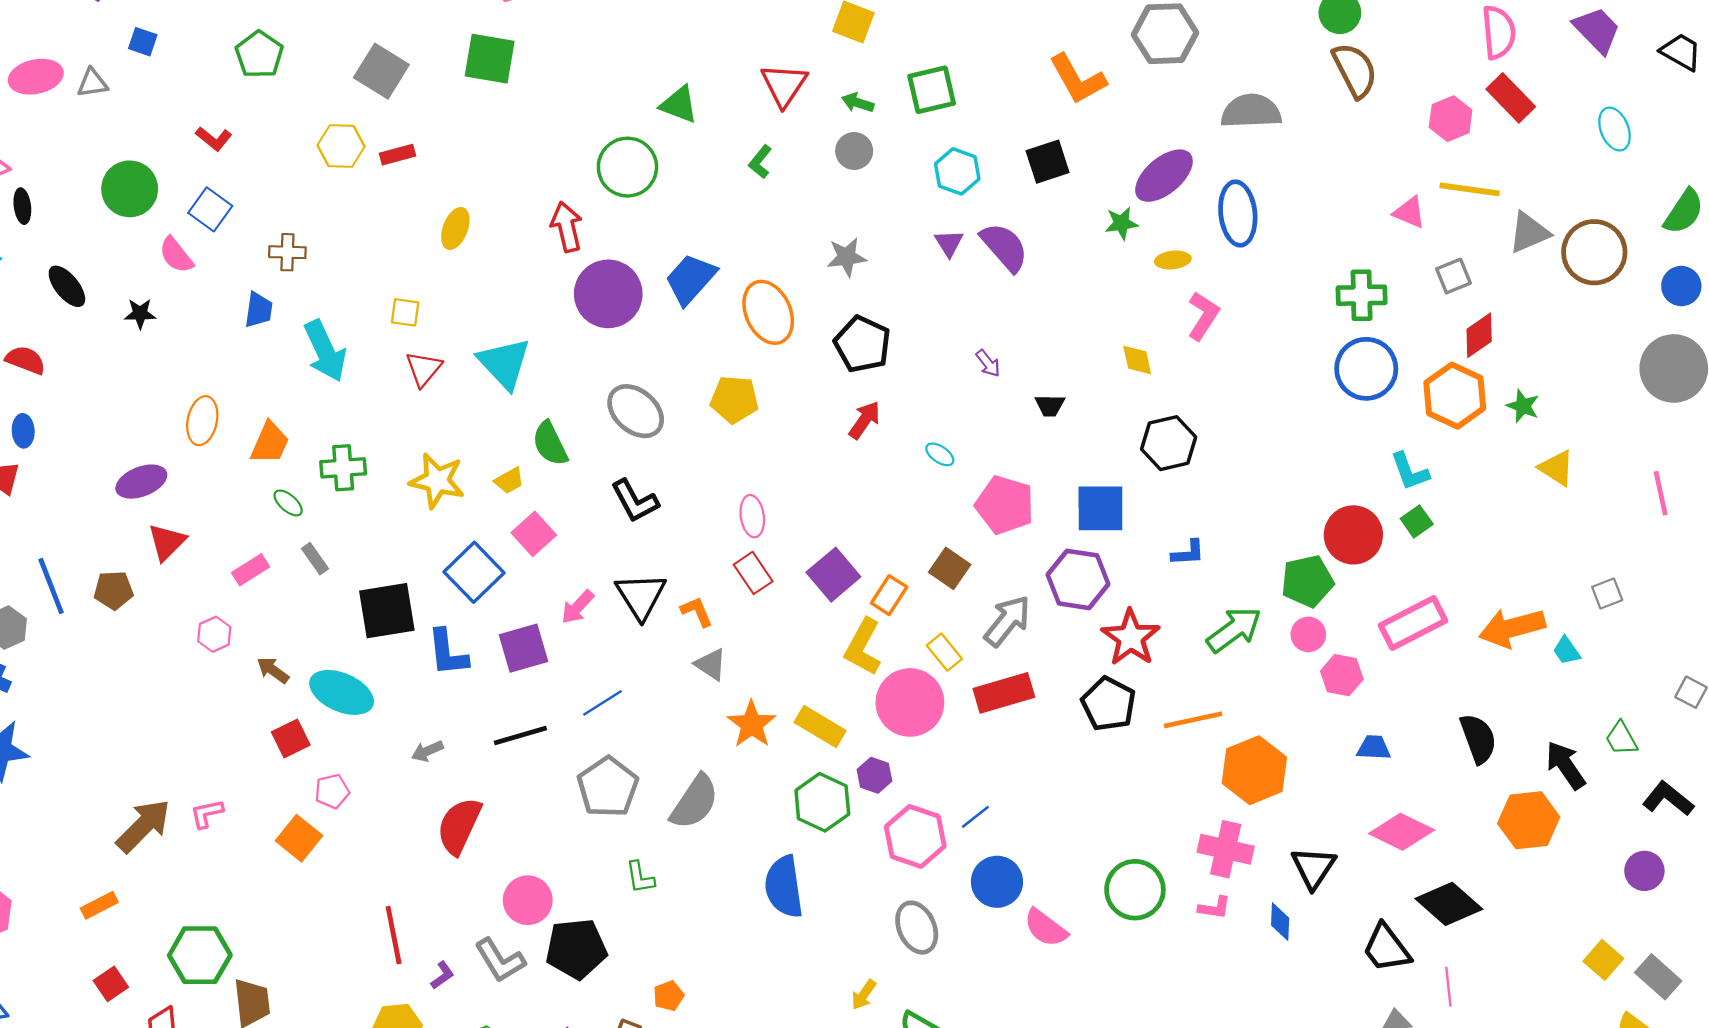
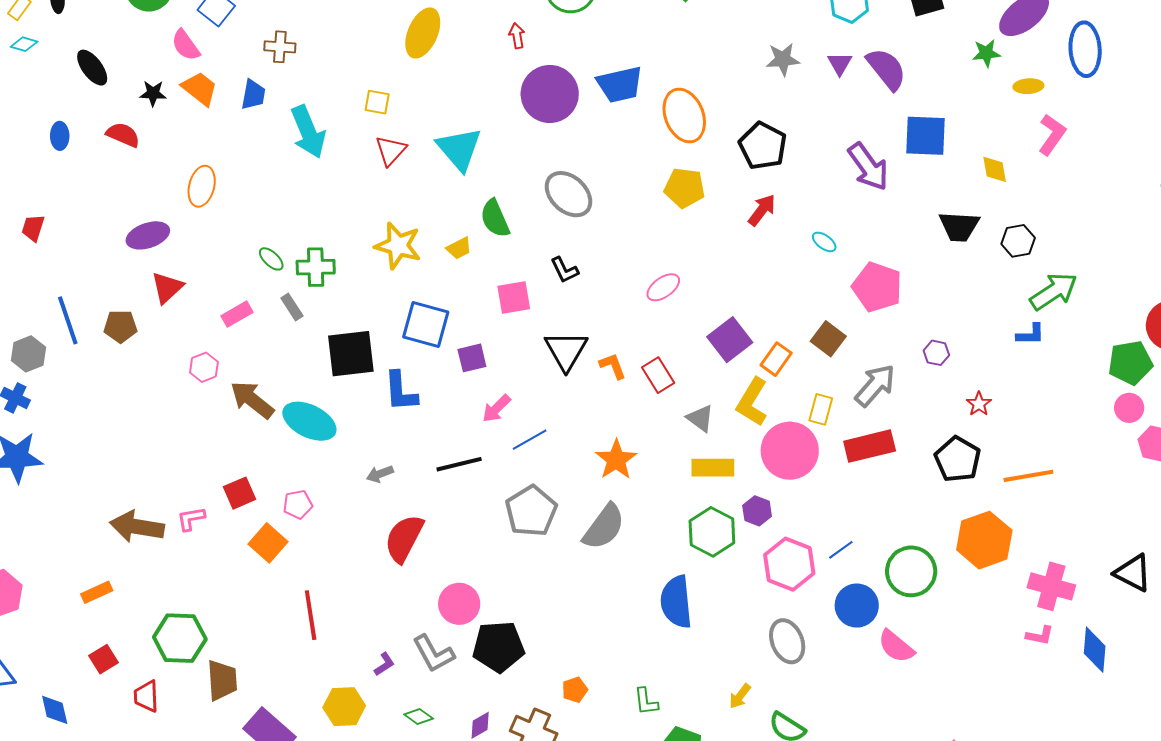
red arrow: (567, 227) -> (517, 36), size x0.6
yellow ellipse: (455, 228) -> (423, 33), size x1.4
gray star: (847, 257) -> (783, 59), moved
blue trapezoid: (691, 279) -> (620, 84), turned -147
red semicircle: (25, 360) -> (123, 135), moved
purple arrow: (988, 363) -> (868, 167), size x2.0
yellow pentagon: (734, 399) -> (685, 188), moved
black trapezoid: (1050, 405) -> (959, 226), moved, size x1.6
blue ellipse: (23, 431) -> (60, 136), moved
orange trapezoid: (270, 443) -> (200, 89), moved, turned -78
black hexagon: (1169, 443) -> (1018, 241), size x0.7
green cross: (343, 468) -> (316, 267), moved
black L-shape: (635, 501) -> (564, 270), size x0.7
blue square: (1100, 508) -> (925, 136), moved
pink ellipse: (752, 516) -> (663, 287), turned 60
pink square: (534, 534) -> (514, 298), moved, turned 30
blue square: (474, 572) -> (426, 325), turned -33
red rectangle: (753, 573) -> (658, 375), moved
purple hexagon: (1078, 579) -> (936, 353), size x0.5
pink arrow: (578, 607) -> (496, 408), moved
green arrow: (1234, 630) -> (1054, 291), moved
red star: (1131, 638) -> (979, 404), size x0.5
purple square: (523, 648) -> (472, 358), moved, size x0.7
yellow rectangle: (944, 652) -> (821, 409), turned 52
gray triangle: (711, 664) -> (700, 418), moved
brown arrow: (273, 670) -> (252, 400), size x1.6
orange star: (752, 724) -> (616, 460), moved
yellow rectangle: (820, 726) -> (713, 468), turned -33
red square: (291, 738) -> (239, 493), moved
orange hexagon: (1254, 770) -> (984, 540), moved
brown arrow: (143, 826) -> (137, 527), turned -128
black triangle: (1313, 868) -> (1133, 573), moved, turned -39
green L-shape: (640, 877) -> (646, 701), moved
green circle: (1135, 890) -> (911, 571), moved
blue diamond: (1280, 922) -> (1095, 650), size x1.4
red line: (394, 935) -> (311, 615), moved

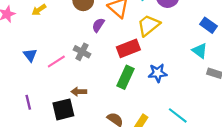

▶ [PROBLEM DETAILS]: Wherever the string "blue" appears in the data above, copy the line it sits in.

▶ [OUTPUT BELOW]:
blue trapezoid: (691, 279) -> (620, 84), turned -147
blue ellipse: (23, 431) -> (60, 136), moved
blue square: (1100, 508) -> (925, 136), moved
blue square: (474, 572) -> (426, 325), turned -33
blue diamond: (1280, 922) -> (1095, 650), size x1.4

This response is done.